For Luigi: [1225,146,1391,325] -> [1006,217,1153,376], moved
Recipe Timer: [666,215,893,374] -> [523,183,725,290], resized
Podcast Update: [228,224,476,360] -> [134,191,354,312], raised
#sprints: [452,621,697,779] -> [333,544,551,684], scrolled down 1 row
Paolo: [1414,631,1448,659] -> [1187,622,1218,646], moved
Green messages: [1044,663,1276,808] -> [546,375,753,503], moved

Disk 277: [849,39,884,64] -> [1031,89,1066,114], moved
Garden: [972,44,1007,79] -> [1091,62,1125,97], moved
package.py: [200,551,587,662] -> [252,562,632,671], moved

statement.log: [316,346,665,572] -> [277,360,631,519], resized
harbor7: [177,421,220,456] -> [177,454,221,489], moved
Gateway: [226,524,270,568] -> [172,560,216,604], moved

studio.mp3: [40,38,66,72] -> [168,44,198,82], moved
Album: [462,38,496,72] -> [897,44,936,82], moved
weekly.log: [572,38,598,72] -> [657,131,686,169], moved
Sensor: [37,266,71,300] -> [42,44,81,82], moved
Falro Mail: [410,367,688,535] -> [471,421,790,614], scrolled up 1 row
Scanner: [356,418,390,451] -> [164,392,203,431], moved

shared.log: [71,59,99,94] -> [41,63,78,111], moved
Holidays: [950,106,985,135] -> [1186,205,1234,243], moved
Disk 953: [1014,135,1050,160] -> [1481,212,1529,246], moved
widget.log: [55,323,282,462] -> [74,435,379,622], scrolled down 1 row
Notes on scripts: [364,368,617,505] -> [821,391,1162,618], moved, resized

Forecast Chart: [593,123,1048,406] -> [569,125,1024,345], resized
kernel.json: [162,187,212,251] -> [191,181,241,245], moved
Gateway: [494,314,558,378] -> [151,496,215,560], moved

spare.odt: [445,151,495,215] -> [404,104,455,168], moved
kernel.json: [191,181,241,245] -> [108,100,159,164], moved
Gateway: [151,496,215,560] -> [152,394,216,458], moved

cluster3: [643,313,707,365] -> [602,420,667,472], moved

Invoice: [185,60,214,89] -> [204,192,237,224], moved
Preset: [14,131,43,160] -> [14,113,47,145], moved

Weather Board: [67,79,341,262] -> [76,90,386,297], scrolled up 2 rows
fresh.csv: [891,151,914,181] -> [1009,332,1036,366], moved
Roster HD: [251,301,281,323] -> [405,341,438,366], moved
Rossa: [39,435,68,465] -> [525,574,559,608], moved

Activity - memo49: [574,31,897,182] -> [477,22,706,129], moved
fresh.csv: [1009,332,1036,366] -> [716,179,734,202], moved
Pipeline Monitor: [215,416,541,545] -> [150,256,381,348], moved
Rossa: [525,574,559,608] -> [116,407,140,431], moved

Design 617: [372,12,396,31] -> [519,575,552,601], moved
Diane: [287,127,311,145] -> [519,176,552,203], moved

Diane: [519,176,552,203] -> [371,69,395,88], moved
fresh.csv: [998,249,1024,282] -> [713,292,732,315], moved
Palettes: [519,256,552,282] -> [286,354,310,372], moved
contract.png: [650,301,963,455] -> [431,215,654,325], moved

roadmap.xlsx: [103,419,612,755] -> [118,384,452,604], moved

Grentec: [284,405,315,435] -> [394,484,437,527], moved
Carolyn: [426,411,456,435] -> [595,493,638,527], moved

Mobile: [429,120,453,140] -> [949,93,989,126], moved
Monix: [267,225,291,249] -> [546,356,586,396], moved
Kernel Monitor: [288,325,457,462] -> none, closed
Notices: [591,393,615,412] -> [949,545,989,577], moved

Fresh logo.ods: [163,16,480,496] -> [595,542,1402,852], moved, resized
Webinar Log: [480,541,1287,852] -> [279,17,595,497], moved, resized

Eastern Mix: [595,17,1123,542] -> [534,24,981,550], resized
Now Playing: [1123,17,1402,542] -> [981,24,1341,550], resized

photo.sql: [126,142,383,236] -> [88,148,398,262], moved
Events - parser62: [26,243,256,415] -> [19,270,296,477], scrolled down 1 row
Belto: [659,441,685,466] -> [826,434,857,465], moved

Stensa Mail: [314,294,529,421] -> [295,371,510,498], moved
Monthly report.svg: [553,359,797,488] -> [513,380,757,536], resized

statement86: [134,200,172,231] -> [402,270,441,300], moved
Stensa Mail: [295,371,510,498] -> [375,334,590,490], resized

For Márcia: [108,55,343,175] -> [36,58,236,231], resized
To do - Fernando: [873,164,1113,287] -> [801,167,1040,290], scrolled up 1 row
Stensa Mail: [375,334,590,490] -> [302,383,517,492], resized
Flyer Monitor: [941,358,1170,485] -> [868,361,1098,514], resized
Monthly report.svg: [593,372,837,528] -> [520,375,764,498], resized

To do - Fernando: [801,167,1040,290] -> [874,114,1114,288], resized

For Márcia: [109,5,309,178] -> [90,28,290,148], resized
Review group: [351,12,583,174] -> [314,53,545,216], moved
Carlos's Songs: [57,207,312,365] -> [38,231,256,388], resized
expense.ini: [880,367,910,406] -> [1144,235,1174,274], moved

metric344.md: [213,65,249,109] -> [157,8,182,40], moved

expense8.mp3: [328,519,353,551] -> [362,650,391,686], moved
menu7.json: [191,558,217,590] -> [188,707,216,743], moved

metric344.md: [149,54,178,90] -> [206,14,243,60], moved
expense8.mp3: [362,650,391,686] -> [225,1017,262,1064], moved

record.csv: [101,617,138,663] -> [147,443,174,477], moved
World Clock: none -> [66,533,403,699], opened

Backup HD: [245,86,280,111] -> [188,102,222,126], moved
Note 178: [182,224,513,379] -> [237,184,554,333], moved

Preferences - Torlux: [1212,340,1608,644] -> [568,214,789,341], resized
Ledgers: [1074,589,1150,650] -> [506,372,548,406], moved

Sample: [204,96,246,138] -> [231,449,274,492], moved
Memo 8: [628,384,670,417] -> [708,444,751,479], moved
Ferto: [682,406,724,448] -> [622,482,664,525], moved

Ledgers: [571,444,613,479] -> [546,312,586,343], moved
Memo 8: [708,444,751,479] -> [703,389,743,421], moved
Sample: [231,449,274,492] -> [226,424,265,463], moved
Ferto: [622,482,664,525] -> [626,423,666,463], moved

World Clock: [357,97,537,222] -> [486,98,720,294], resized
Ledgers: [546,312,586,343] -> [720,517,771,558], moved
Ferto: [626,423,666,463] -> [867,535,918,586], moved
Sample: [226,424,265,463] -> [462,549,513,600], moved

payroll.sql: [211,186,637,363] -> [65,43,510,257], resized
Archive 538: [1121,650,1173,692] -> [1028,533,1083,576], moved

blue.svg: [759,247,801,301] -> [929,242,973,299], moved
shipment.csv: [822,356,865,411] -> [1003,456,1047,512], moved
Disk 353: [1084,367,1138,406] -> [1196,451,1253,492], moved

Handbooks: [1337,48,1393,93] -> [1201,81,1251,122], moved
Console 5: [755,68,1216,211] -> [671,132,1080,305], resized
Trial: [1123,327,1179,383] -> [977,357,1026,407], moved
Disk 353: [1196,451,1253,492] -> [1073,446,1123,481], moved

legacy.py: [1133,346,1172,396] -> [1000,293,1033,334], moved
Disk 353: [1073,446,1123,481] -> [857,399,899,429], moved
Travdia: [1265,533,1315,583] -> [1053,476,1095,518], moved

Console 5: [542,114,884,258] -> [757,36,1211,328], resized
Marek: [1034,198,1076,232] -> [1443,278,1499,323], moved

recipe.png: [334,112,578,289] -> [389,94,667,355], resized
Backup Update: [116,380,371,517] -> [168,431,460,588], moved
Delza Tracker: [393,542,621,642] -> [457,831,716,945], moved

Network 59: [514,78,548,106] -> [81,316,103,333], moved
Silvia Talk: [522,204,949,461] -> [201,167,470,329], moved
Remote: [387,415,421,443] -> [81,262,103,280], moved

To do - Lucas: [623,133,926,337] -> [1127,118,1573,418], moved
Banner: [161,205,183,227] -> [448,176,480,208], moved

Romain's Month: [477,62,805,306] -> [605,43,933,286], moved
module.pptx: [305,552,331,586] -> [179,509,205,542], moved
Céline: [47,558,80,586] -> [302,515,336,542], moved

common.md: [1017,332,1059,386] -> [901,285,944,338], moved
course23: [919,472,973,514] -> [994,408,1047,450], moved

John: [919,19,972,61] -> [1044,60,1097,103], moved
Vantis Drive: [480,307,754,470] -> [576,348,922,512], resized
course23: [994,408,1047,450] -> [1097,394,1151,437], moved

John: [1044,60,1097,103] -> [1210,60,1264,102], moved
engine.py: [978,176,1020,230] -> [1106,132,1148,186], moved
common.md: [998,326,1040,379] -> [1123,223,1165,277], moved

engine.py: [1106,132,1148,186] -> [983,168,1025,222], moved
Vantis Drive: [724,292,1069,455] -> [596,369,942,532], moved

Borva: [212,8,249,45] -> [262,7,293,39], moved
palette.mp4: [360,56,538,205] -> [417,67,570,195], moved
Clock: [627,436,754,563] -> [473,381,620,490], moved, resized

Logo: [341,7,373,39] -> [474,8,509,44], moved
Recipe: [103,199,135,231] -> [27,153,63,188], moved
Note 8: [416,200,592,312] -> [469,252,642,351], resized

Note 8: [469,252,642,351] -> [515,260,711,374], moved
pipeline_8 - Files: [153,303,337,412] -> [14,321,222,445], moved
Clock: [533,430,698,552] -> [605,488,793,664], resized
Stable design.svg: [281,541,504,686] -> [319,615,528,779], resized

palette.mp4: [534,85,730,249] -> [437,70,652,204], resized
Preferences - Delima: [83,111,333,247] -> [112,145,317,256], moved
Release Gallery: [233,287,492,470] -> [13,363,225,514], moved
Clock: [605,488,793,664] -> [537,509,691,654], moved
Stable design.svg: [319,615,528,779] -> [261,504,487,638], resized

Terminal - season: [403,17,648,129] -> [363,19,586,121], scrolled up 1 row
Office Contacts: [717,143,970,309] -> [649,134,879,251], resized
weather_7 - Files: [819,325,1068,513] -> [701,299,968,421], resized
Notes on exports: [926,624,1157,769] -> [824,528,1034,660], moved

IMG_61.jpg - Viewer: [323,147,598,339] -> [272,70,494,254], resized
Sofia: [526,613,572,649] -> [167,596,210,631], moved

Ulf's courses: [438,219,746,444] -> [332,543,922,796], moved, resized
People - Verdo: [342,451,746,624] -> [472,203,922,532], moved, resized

◇ ◇ ◇ ◇ ◇ ◇ ◇

--- PROBLEM TO WORK ON ---
Repeat, exactly as they stand above, the lines from the line with "Rossa: [39,435,68,465] ->" to the line with "For Márcia: [108,55,343,175]", both lines included.

--- TASK ANSWER ---
Rossa: [39,435,68,465] -> [525,574,559,608], moved

Activity - memo49: [574,31,897,182] -> [477,22,706,129], moved
fresh.csv: [1009,332,1036,366] -> [716,179,734,202], moved
Pipeline Monitor: [215,416,541,545] -> [150,256,381,348], moved
Rossa: [525,574,559,608] -> [116,407,140,431], moved

Design 617: [372,12,396,31] -> [519,575,552,601], moved
Diane: [287,127,311,145] -> [519,176,552,203], moved

Diane: [519,176,552,203] -> [371,69,395,88], moved
fresh.csv: [998,249,1024,282] -> [713,292,732,315], moved
Palettes: [519,256,552,282] -> [286,354,310,372], moved
contract.png: [650,301,963,455] -> [431,215,654,325], moved

roadmap.xlsx: [103,419,612,755] -> [118,384,452,604], moved

Grentec: [284,405,315,435] -> [394,484,437,527], moved
Carolyn: [426,411,456,435] -> [595,493,638,527], moved

Mobile: [429,120,453,140] -> [949,93,989,126], moved
Monix: [267,225,291,249] -> [546,356,586,396], moved
Kernel Monitor: [288,325,457,462] -> none, closed
Notices: [591,393,615,412] -> [949,545,989,577], moved

Fresh logo.ods: [163,16,480,496] -> [595,542,1402,852], moved, resized
Webinar Log: [480,541,1287,852] -> [279,17,595,497], moved, resized

Eastern Mix: [595,17,1123,542] -> [534,24,981,550], resized
Now Playing: [1123,17,1402,542] -> [981,24,1341,550], resized

photo.sql: [126,142,383,236] -> [88,148,398,262], moved
Events - parser62: [26,243,256,415] -> [19,270,296,477], scrolled down 1 row
Belto: [659,441,685,466] -> [826,434,857,465], moved

Stensa Mail: [314,294,529,421] -> [295,371,510,498], moved
Monthly report.svg: [553,359,797,488] -> [513,380,757,536], resized

statement86: [134,200,172,231] -> [402,270,441,300], moved
Stensa Mail: [295,371,510,498] -> [375,334,590,490], resized

For Márcia: [108,55,343,175] -> [36,58,236,231], resized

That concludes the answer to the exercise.